▶ _WHAT THE TASK ASKS_
The lines from the start of the data up to and including the one with "op=insert; now=dispensador de jabón/verde; in_second=296,325" should be returned exactly, and nothing else.

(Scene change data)
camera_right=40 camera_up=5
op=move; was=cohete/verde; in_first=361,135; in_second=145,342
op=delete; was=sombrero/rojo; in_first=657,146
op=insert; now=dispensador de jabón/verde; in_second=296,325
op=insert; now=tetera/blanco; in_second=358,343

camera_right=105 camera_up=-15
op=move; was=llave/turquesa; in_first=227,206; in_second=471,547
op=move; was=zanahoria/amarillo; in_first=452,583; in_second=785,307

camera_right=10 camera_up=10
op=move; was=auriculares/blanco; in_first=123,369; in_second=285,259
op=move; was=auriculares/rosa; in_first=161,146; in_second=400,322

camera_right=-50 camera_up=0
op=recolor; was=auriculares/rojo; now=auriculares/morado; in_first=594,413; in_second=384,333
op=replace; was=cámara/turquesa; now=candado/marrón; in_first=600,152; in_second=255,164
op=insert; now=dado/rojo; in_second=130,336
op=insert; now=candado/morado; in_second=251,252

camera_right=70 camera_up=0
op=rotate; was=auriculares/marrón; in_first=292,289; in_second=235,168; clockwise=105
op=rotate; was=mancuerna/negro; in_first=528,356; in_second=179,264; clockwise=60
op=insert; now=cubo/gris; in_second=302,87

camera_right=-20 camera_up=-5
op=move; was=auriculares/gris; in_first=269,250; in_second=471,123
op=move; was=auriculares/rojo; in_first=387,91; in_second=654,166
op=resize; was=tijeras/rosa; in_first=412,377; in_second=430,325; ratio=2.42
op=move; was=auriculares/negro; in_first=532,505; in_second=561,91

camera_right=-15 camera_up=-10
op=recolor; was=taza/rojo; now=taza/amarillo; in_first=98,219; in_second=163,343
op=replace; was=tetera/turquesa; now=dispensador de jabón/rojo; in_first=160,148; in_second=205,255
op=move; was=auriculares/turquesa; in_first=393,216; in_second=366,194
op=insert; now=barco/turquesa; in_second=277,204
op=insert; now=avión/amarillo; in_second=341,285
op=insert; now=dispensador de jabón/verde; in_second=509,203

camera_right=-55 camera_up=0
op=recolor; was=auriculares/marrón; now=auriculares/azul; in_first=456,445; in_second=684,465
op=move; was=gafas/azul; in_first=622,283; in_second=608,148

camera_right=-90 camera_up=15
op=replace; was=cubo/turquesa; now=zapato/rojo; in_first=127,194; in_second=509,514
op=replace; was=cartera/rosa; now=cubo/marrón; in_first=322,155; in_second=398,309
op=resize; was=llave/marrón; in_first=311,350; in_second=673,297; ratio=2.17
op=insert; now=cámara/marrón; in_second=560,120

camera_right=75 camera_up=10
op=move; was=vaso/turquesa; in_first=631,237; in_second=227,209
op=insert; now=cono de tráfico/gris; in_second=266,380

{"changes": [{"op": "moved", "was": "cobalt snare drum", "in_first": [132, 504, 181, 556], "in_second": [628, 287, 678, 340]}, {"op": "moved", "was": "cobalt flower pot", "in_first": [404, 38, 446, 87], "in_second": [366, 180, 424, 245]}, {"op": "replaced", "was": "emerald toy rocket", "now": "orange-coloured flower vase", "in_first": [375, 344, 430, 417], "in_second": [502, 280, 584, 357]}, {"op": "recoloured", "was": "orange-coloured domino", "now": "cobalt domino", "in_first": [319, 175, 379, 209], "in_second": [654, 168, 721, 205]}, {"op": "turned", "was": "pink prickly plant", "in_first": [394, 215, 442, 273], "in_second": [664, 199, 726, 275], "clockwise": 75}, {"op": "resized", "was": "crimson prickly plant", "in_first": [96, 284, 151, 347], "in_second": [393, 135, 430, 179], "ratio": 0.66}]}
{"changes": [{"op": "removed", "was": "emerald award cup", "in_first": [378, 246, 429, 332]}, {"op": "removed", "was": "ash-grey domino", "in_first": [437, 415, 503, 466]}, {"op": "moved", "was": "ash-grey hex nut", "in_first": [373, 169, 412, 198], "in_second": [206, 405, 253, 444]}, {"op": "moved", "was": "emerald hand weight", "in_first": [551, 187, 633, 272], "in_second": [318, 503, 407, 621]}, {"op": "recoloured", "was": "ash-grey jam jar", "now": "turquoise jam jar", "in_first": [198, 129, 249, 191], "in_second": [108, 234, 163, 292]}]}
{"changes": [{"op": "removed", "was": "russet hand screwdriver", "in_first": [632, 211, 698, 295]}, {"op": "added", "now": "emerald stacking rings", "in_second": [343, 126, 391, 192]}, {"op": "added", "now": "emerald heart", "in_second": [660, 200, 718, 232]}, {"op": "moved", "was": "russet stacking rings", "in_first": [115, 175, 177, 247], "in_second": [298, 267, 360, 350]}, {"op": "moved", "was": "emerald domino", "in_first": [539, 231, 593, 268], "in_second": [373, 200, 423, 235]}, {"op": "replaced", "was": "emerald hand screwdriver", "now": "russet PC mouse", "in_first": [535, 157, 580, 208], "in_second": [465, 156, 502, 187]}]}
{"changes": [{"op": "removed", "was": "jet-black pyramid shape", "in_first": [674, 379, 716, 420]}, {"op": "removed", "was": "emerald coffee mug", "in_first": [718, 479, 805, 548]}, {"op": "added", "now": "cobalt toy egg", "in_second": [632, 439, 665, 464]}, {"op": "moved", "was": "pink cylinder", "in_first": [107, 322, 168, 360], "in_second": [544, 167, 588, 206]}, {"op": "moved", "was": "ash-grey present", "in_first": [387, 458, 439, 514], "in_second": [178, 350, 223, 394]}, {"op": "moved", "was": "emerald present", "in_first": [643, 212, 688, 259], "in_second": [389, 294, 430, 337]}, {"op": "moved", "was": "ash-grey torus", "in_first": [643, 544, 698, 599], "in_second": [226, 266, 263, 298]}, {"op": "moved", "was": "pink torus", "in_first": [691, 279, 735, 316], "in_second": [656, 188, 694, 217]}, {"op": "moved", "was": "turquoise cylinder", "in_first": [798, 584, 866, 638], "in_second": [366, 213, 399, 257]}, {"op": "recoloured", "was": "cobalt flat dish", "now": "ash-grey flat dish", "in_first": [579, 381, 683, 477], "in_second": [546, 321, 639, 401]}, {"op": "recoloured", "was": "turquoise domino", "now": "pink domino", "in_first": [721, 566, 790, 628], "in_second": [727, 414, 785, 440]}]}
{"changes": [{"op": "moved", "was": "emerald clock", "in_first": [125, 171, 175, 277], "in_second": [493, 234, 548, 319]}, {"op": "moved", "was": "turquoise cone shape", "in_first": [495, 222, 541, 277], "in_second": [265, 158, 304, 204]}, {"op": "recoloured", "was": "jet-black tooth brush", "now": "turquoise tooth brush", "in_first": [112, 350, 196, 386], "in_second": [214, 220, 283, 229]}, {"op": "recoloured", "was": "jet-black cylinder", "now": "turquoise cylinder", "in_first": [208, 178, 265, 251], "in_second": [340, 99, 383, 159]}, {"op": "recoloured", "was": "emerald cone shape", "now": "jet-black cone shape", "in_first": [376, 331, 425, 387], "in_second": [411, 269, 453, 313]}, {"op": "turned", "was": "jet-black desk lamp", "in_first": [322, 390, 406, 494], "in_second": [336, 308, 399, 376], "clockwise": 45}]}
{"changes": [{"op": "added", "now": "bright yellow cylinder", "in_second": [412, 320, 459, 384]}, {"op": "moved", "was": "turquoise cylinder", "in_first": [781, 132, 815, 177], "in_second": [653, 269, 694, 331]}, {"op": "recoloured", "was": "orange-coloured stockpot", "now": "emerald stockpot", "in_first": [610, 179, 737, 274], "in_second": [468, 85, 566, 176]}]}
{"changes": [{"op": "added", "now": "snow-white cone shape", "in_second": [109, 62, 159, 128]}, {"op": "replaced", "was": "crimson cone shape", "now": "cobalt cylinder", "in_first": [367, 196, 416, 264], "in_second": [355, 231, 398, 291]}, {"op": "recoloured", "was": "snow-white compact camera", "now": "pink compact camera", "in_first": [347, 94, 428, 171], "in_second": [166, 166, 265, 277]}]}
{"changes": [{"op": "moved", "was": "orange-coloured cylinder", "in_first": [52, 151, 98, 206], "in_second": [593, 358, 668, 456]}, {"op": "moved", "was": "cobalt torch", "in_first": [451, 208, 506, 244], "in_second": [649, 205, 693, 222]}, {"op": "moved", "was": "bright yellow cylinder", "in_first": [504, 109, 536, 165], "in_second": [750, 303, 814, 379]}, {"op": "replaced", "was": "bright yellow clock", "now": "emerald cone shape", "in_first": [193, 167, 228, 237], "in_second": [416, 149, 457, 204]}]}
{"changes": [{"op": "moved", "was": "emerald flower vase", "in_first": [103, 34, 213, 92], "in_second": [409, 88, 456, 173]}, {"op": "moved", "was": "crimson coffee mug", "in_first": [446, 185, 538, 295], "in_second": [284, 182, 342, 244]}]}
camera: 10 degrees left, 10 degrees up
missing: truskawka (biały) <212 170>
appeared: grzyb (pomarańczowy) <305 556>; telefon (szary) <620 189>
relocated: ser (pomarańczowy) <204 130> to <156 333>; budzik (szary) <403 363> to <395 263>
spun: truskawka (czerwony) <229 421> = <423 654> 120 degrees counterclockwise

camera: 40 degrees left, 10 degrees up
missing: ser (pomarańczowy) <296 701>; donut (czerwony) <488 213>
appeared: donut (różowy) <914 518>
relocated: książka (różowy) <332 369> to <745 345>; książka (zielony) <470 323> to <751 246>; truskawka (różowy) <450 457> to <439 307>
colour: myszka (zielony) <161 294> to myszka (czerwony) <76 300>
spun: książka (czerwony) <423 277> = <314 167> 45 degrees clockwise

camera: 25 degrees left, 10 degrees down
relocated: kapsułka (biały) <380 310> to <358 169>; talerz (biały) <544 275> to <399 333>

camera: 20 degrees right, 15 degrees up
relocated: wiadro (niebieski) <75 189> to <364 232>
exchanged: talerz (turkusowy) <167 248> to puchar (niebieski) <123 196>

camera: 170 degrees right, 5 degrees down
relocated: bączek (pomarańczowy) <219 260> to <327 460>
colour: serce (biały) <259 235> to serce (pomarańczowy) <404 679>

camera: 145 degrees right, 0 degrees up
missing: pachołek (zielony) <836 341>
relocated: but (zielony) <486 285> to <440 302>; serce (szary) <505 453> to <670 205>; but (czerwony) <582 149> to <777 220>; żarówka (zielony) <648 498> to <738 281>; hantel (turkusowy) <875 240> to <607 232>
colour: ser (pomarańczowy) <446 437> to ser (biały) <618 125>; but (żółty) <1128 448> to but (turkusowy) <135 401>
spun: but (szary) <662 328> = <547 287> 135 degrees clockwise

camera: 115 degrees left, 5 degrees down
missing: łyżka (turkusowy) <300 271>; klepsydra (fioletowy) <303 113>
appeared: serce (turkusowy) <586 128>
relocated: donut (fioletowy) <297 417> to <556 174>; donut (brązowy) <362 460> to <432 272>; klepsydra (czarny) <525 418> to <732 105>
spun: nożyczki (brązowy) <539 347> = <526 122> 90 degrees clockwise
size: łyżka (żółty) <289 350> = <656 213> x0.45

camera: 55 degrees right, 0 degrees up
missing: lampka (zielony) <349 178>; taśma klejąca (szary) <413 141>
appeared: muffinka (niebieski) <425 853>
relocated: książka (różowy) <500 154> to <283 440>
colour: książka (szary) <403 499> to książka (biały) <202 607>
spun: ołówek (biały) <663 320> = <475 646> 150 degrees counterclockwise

▶ _TASK RESPONSE_
camera_right=40 camera_up=5
op=move; was=cohete/verde; in_first=361,135; in_second=145,342
op=delete; was=sombrero/rojo; in_first=657,146
op=insert; now=dispensador de jabón/verde; in_second=296,325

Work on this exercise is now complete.